» **Exercise**:
Within the entries below, the lines from the one with "orange spoon: 1 -> 0" through the one with "orange soap dispenser: 3 -> 5" are to be set down exactly, both ends kept.

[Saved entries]

────────────────────

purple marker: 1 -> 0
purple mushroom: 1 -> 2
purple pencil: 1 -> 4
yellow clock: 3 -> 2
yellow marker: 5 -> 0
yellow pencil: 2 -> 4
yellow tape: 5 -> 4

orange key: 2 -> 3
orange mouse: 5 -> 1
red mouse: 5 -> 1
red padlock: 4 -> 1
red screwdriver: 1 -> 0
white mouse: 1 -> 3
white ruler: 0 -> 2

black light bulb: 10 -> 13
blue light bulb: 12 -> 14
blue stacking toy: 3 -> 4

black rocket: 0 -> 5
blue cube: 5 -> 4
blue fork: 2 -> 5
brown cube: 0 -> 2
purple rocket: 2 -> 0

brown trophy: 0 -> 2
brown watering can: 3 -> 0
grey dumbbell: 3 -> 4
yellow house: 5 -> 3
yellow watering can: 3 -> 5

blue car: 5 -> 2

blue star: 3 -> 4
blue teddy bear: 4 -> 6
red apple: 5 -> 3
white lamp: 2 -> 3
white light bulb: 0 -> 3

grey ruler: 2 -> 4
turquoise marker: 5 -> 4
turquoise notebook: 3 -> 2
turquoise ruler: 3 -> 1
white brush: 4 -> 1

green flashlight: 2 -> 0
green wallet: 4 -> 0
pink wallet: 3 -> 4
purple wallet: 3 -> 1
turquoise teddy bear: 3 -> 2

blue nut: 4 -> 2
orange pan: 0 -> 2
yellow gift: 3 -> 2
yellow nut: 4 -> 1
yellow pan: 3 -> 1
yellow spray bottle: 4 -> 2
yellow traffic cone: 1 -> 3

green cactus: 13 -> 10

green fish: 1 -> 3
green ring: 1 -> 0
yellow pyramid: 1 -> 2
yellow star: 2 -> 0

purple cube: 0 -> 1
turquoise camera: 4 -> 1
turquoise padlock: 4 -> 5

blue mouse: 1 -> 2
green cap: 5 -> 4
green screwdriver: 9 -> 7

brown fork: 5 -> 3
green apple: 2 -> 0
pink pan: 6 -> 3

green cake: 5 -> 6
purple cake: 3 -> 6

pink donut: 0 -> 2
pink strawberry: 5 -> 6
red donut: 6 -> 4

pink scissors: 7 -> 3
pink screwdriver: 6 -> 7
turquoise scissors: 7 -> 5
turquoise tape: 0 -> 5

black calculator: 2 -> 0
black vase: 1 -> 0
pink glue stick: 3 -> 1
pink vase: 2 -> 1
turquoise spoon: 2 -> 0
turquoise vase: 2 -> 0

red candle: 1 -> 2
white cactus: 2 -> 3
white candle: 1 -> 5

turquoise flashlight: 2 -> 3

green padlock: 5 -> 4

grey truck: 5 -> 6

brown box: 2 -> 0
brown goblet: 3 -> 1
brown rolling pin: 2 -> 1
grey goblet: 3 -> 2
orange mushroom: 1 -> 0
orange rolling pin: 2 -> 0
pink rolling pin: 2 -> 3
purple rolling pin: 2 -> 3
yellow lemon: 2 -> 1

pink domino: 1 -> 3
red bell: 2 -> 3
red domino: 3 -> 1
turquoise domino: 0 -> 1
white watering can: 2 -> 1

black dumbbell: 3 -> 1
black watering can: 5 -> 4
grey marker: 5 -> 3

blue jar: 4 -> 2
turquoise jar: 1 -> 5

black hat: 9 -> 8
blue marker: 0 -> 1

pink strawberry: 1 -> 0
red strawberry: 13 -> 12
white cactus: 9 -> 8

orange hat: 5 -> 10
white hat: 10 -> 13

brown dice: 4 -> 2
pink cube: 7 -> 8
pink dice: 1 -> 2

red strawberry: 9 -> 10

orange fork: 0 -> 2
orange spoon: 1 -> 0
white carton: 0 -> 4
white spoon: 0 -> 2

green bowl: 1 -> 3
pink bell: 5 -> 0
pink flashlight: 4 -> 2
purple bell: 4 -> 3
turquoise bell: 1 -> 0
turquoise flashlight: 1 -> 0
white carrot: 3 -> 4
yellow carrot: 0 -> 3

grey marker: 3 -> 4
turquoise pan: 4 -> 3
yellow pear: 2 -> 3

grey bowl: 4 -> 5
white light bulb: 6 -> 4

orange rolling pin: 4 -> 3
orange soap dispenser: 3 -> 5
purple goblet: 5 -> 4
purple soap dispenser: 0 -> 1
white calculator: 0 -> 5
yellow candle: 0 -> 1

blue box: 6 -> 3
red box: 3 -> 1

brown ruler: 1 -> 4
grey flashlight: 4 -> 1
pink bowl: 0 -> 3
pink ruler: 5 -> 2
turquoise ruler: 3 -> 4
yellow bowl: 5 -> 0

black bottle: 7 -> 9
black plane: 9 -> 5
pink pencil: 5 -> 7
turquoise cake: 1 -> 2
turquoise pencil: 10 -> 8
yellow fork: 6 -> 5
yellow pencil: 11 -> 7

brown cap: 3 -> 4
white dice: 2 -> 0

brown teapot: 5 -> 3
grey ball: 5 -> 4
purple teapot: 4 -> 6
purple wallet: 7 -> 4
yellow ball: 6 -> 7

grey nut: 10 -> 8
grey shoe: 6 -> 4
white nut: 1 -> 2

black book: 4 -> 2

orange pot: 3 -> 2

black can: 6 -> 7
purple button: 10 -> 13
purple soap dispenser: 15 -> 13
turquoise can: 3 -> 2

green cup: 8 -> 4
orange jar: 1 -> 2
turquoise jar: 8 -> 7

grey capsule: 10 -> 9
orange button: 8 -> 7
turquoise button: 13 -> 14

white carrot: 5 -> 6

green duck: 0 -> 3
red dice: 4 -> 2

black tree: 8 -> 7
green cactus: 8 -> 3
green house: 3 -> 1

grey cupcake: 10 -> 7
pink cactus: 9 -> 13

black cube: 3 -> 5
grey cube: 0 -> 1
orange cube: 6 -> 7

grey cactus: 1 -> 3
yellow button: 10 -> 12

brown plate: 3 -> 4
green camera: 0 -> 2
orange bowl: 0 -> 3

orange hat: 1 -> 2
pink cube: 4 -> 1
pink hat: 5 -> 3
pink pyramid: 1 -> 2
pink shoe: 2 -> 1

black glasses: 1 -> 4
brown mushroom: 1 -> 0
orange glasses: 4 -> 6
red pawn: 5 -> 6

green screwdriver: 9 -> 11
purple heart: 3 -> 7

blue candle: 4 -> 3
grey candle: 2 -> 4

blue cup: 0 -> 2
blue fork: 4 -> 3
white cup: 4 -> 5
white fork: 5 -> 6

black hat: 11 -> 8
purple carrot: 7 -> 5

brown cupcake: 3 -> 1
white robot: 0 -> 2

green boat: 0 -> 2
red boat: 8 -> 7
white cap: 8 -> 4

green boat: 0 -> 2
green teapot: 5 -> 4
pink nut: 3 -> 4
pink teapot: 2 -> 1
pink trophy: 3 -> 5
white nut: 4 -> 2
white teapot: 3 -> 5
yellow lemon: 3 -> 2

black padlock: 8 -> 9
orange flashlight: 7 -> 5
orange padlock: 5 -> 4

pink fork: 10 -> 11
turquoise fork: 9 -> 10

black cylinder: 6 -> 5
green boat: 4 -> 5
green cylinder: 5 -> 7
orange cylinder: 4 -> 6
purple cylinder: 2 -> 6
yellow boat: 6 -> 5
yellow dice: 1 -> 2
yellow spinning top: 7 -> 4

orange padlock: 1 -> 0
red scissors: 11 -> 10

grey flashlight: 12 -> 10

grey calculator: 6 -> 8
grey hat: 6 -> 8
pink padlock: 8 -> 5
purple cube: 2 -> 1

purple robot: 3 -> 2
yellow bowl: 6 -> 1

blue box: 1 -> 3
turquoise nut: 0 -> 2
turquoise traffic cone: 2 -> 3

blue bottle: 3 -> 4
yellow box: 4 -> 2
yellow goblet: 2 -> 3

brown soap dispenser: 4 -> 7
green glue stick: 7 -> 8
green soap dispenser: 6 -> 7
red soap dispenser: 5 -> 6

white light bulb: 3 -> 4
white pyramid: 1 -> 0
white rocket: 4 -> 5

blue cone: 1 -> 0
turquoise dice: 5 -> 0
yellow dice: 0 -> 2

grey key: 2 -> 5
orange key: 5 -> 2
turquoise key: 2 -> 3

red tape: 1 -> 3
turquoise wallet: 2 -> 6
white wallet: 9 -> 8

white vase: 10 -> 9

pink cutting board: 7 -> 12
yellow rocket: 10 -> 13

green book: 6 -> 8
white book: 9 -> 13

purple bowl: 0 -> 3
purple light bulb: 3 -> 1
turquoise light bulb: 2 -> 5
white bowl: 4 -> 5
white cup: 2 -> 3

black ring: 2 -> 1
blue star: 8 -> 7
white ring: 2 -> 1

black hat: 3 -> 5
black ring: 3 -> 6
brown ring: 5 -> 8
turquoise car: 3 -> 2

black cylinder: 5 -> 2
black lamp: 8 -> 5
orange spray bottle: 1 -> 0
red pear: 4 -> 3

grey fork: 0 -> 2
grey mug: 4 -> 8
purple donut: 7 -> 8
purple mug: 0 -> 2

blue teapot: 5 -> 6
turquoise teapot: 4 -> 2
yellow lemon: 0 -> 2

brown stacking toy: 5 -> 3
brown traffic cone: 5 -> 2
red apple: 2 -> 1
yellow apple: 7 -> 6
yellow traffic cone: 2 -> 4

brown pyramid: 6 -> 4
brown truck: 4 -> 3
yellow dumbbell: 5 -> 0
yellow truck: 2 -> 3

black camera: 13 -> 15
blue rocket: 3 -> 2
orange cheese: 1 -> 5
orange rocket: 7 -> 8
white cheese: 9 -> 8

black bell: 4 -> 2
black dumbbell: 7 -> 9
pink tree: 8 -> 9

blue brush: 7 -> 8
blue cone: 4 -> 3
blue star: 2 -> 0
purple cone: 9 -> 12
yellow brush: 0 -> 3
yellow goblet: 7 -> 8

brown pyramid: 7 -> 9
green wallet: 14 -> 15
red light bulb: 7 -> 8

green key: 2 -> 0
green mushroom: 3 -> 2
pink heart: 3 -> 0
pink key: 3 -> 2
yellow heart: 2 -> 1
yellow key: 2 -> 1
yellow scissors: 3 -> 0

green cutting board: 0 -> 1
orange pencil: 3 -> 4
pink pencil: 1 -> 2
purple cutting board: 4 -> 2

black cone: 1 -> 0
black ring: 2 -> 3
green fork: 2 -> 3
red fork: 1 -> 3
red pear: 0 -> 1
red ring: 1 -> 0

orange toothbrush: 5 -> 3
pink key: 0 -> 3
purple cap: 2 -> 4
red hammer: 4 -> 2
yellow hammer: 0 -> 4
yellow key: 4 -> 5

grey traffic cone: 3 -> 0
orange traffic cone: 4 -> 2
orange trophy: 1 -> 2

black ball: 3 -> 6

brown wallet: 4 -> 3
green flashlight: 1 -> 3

────────────────────

» **Answer below**:
orange spoon: 1 -> 0
white carton: 0 -> 4
white spoon: 0 -> 2

green bowl: 1 -> 3
pink bell: 5 -> 0
pink flashlight: 4 -> 2
purple bell: 4 -> 3
turquoise bell: 1 -> 0
turquoise flashlight: 1 -> 0
white carrot: 3 -> 4
yellow carrot: 0 -> 3

grey marker: 3 -> 4
turquoise pan: 4 -> 3
yellow pear: 2 -> 3

grey bowl: 4 -> 5
white light bulb: 6 -> 4

orange rolling pin: 4 -> 3
orange soap dispenser: 3 -> 5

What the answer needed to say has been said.